● **Enunciado**
Reúne cada línea del listado que contenga la cadena "screenshot", distinguiendo entre mayúsculas y minúsculas.

*-*-*

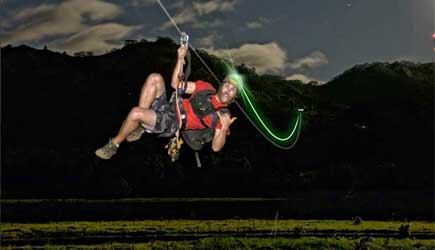
You are a GUI agent. You are given a task and a screenshot of the screen. Output one action in this format:
    pyautogui.click(x=<x>, y=<y>)
    Task: Click on the light
    Image resolution: width=435 pixels, height=250 pixels.
    Given the screenshot: What is the action you would take?
    pyautogui.click(x=235, y=76)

*-*-*

● **Solución**
You are a GUI agent. You are given a task and a screenshot of the screen. Output one action in this format:
    Given the screenshot: What is the action you would take?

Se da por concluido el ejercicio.